YOUR ASSIGNMENT
Your answer should repeat every line of the records below in which the word "none" appears.

START PROVIDED INFORMATION

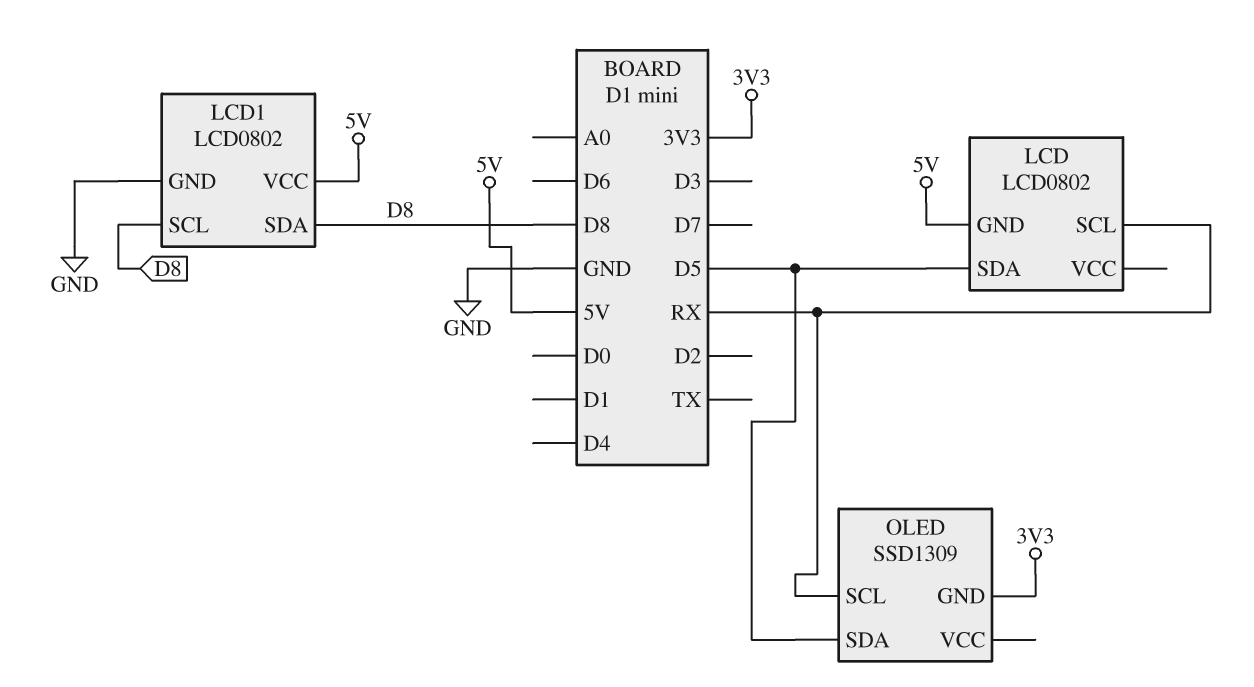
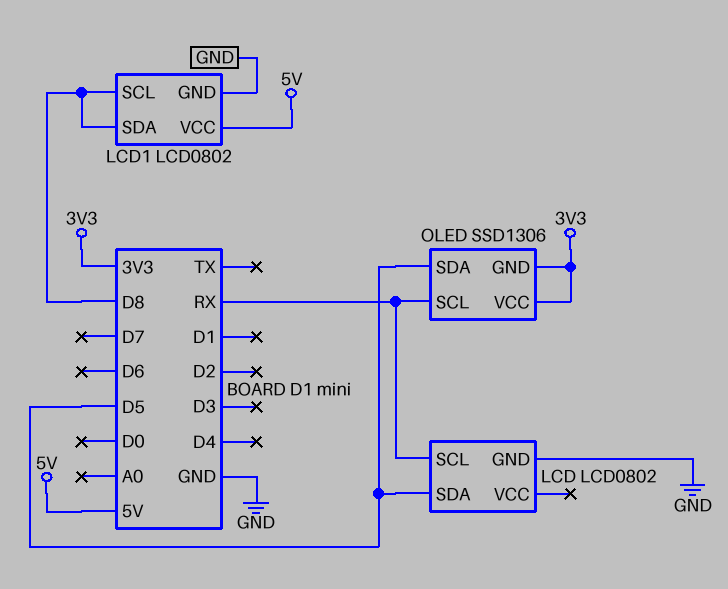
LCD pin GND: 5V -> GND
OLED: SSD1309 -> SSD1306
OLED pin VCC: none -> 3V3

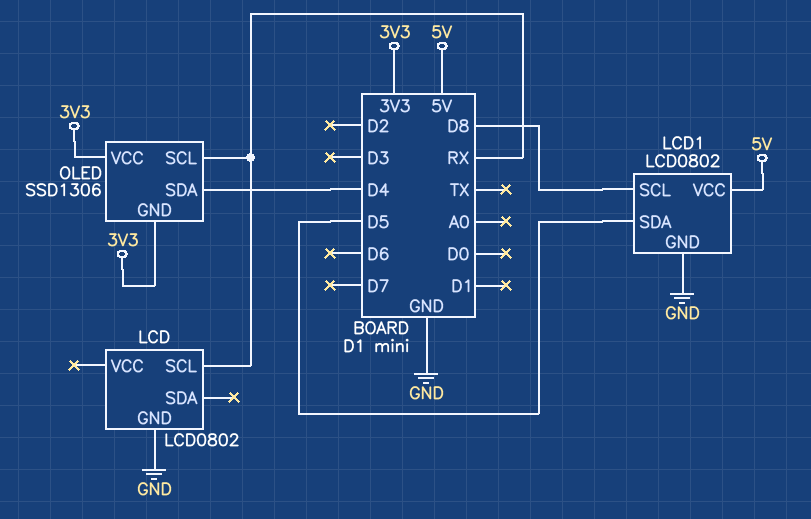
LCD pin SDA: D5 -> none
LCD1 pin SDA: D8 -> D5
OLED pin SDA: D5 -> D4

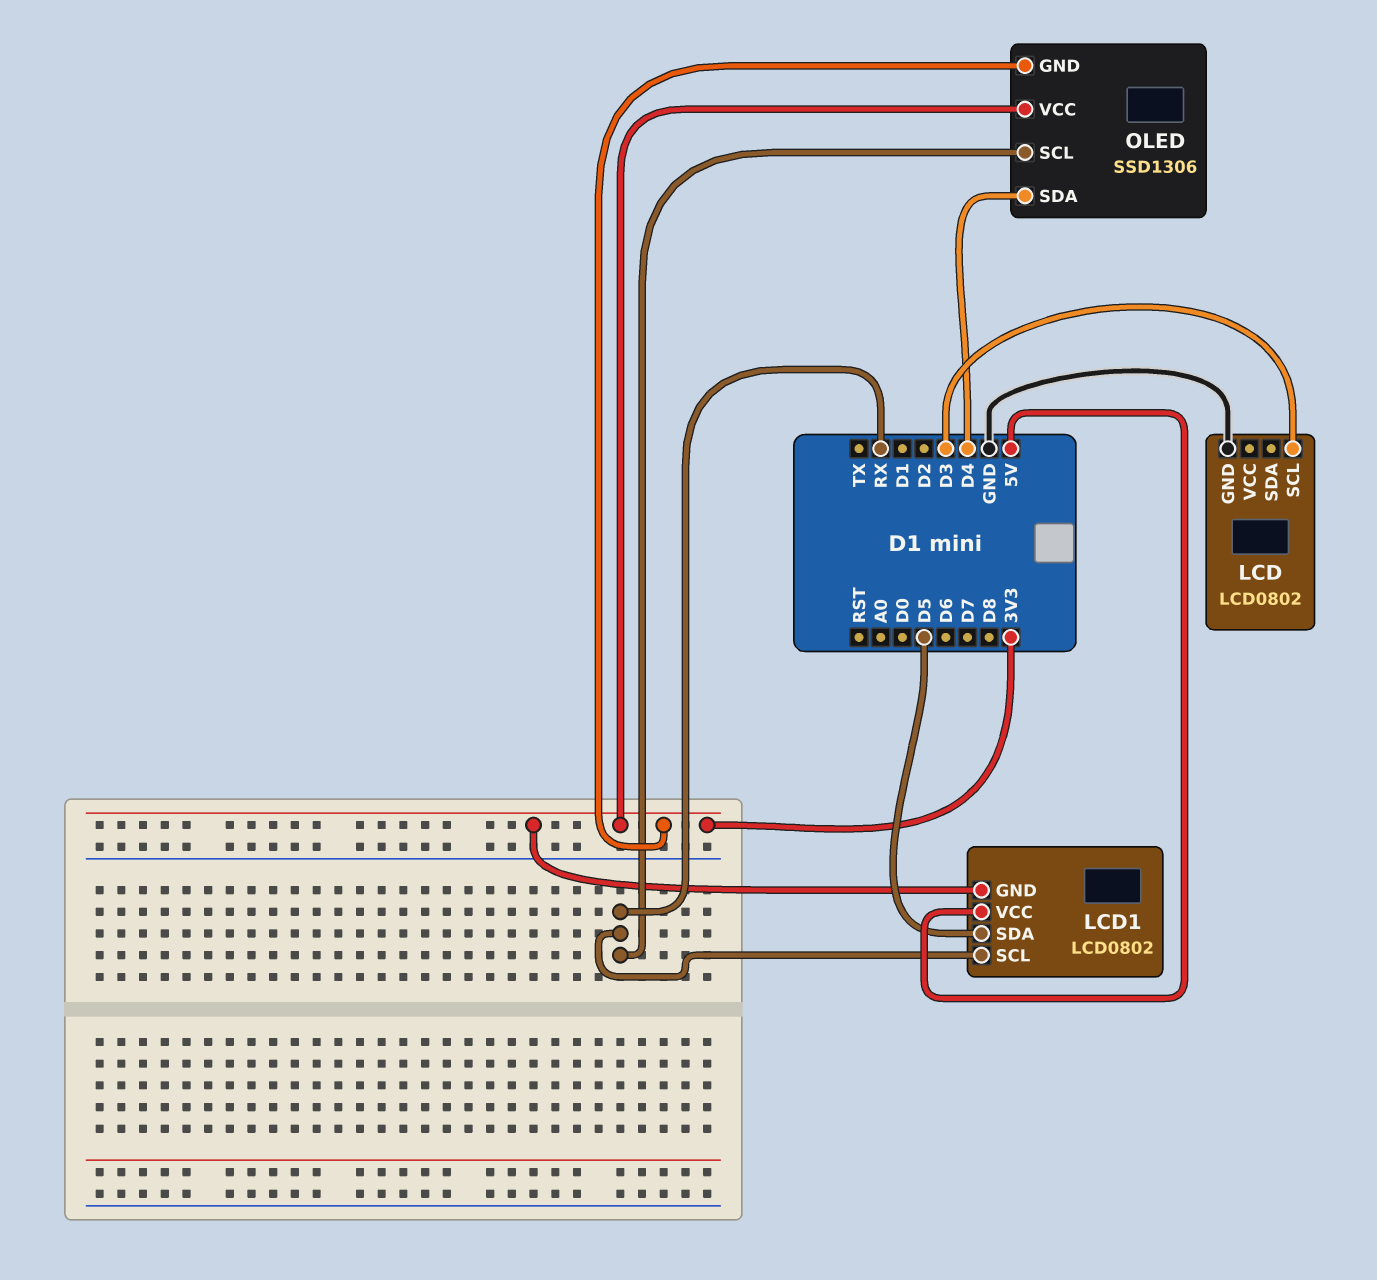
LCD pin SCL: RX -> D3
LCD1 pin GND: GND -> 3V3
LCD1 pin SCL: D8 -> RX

END PROVIDED INFORMATION

TASK ANSWER
OLED pin VCC: none -> 3V3
LCD pin SDA: D5 -> none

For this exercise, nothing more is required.